*Problem to solve*. Pictures are to be left out; every line from the one that holds "(762, 187) = (711, 233): none -> brown fork" to the end of the data is to be retyped exactly.

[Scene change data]
:::

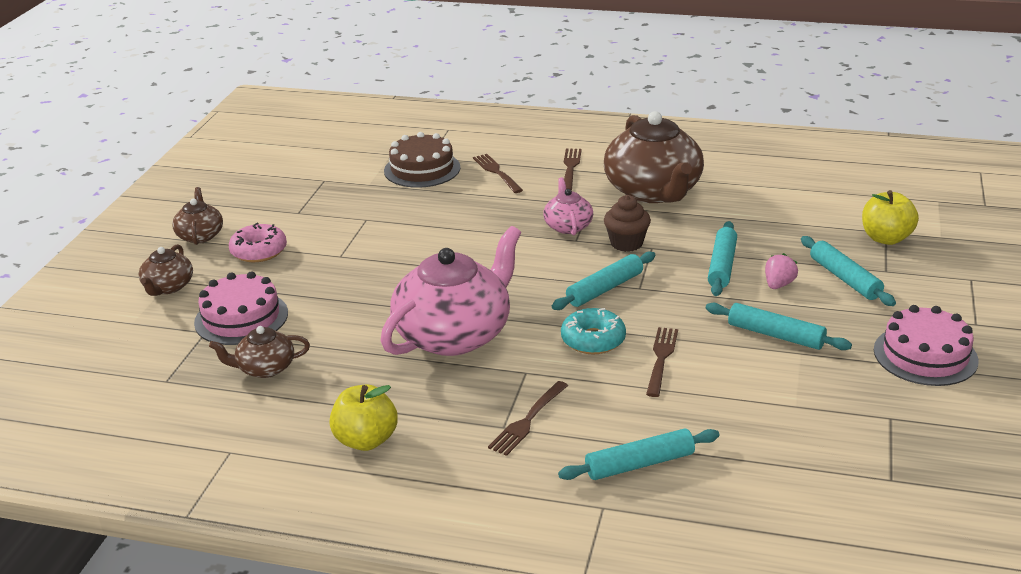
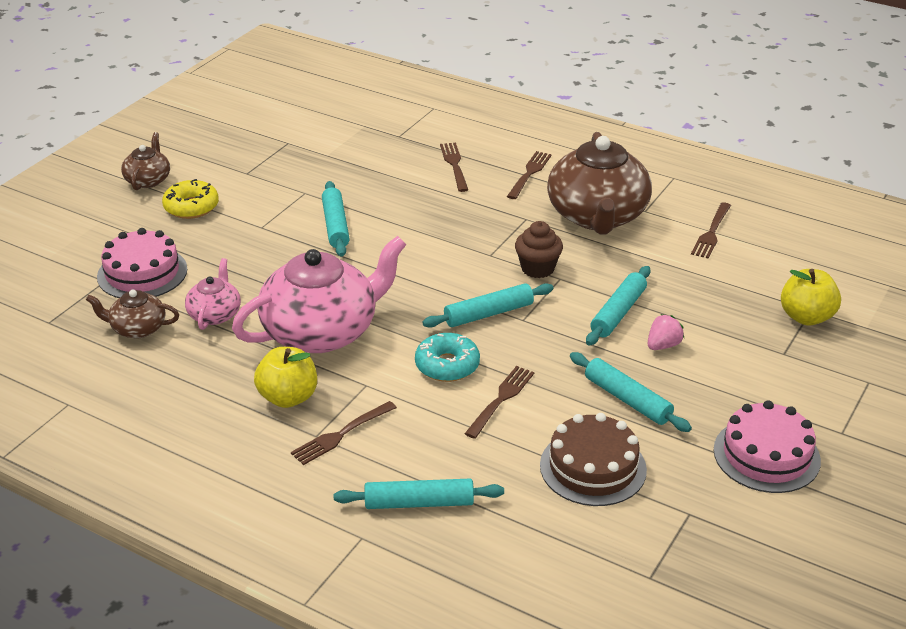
camera: 15 degrees right, 5 degrees up
(168, 287) = (95, 228): brown teapot -> none
(259, 251) = (191, 207): pink donut -> yellow donut
(366, 440) = (188, 420): yellow apple -> yellow apple (288, 397)
(422, 169) = (385, 148): brown cake -> brown cake (593, 467)
(568, 226) = (491, 238): pink teapot -> pink teapot (215, 314)
(762, 187) = (711, 233): none -> brown fork
(844, 278) = (735, 353): turquoise rolling pin -> turquoise rolling pin (335, 225)

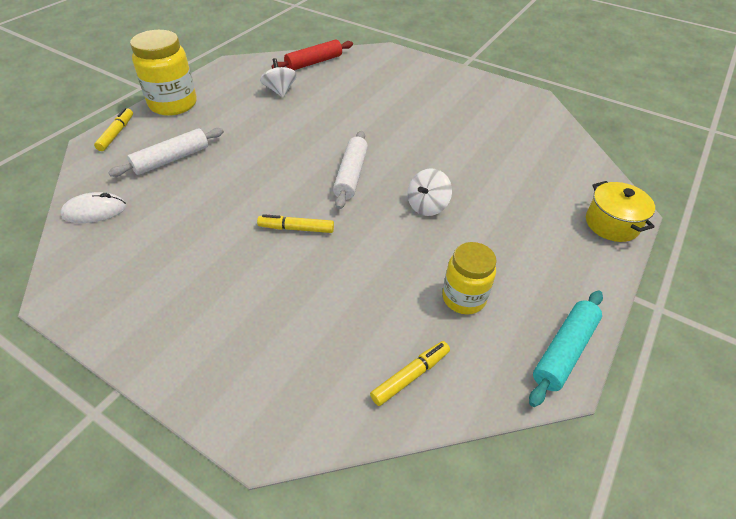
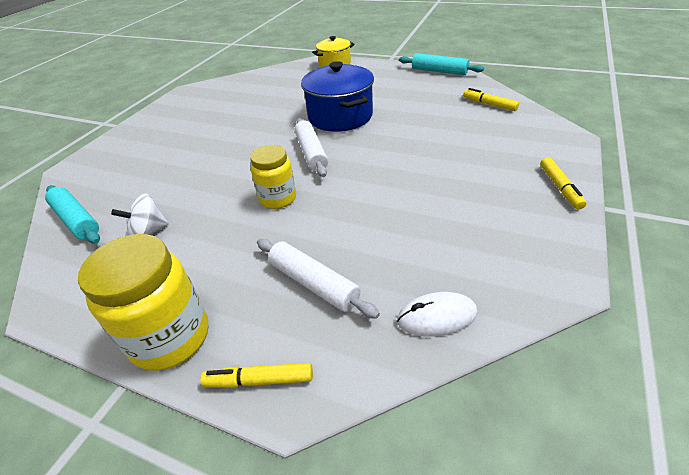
camera: 95 degrees left, 5 degrees down
(95, 211) = (436, 317): white mouse -> white mouse turned 75 degrees counterclockwise
(296, 229) = (392, 165): yellow marker -> yellow marker (560, 187)
(314, 62) = (76, 220): red rolling pin -> turquoise rolling pin
(351, 175) = (311, 153): white rolling pin -> white rolling pin turned 75 degrees clockwise
(427, 206) = (340, 116): white spinning top -> blue pot
(463, 298) = (421, 96): yellow jar -> yellow jar (278, 198)

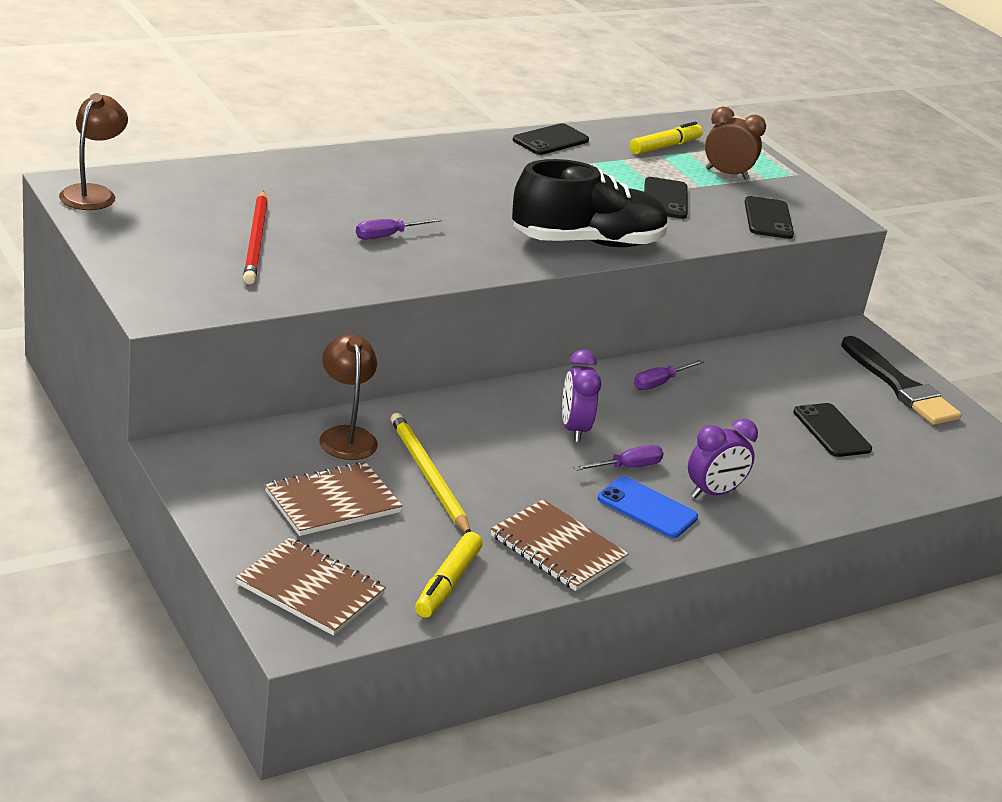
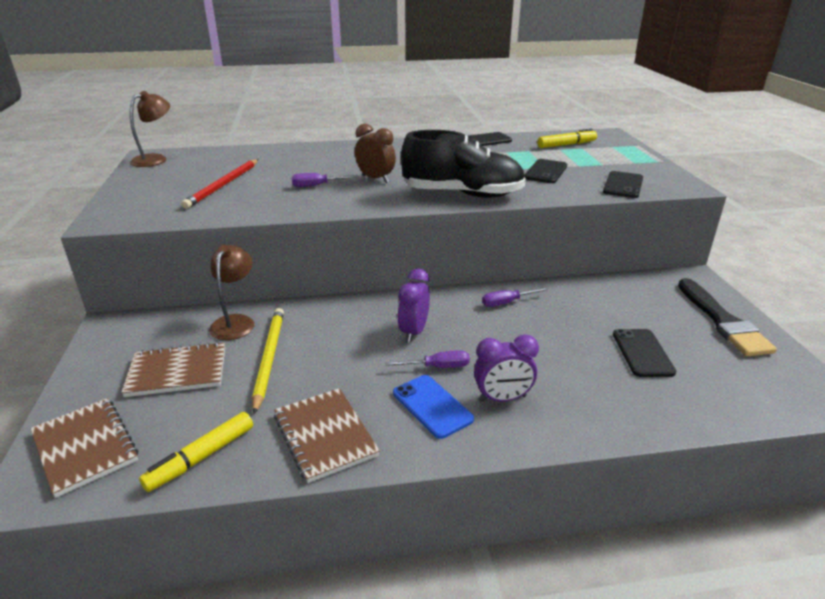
camera: 25 degrees right, 0 degrees up
(726, 174) = (604, 160): brown clock -> brown clock (375, 179)

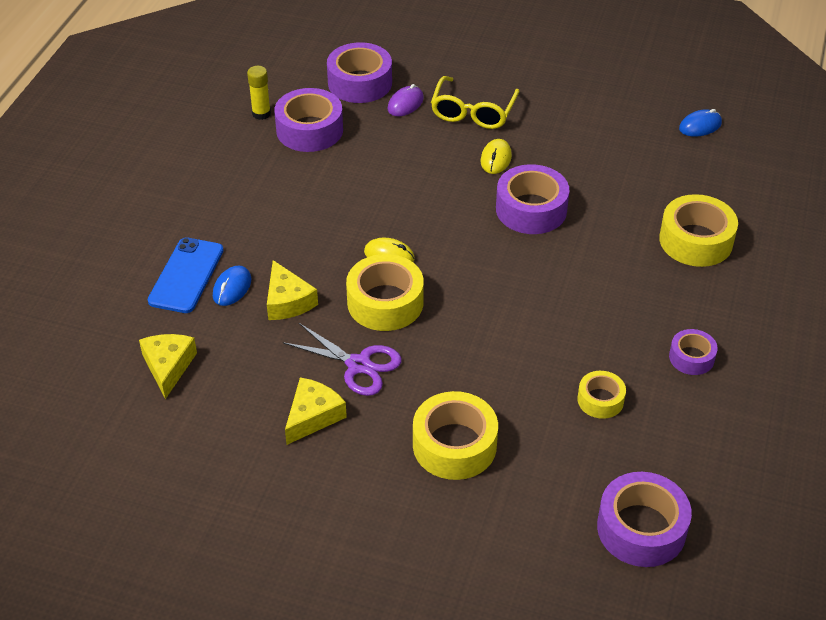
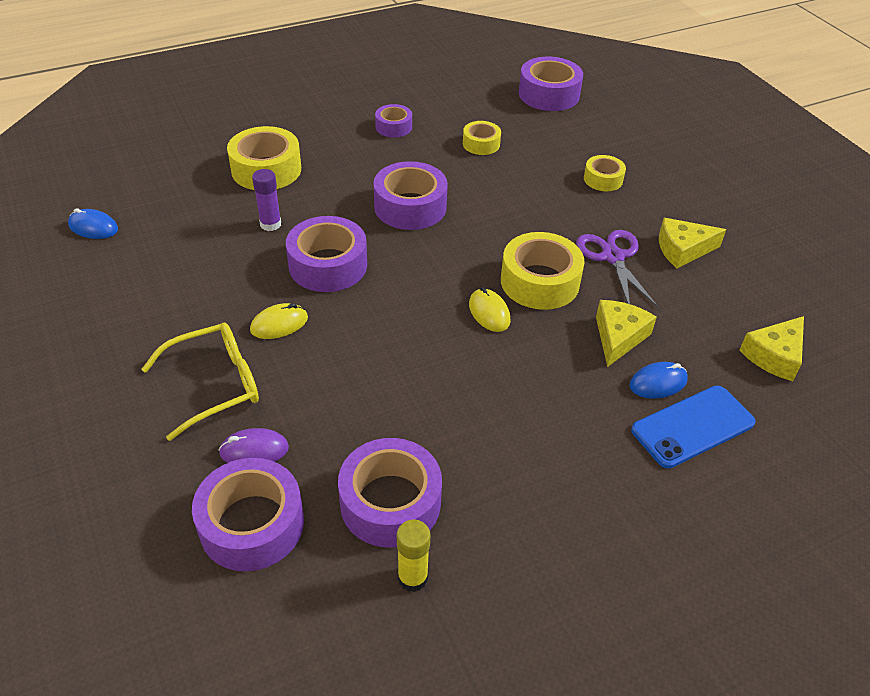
camera: 135 degrees left, 0 degrees up
(454, 445) = (603, 179): yellow tape -> yellow tape, size x0.57
(554, 292) = (410, 207): none -> purple tape
(613, 206) = (270, 224): none -> purple glue stick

:::

*Answer box*.
(762, 187) = (711, 233): none -> brown fork
(844, 278) = (735, 353): turquoise rolling pin -> turquoise rolling pin (335, 225)

camera: 95 degrees left, 5 degrees down
(95, 211) = (436, 317): white mouse -> white mouse turned 75 degrees counterclockwise
(296, 229) = (392, 165): yellow marker -> yellow marker (560, 187)
(314, 62) = (76, 220): red rolling pin -> turquoise rolling pin
(351, 175) = (311, 153): white rolling pin -> white rolling pin turned 75 degrees clockwise
(427, 206) = (340, 116): white spinning top -> blue pot
(463, 298) = (421, 96): yellow jar -> yellow jar (278, 198)

camera: 25 degrees right, 0 degrees up
(726, 174) = (604, 160): brown clock -> brown clock (375, 179)

camera: 135 degrees left, 0 degrees up
(454, 445) = (603, 179): yellow tape -> yellow tape, size x0.57
(554, 292) = (410, 207): none -> purple tape
(613, 206) = (270, 224): none -> purple glue stick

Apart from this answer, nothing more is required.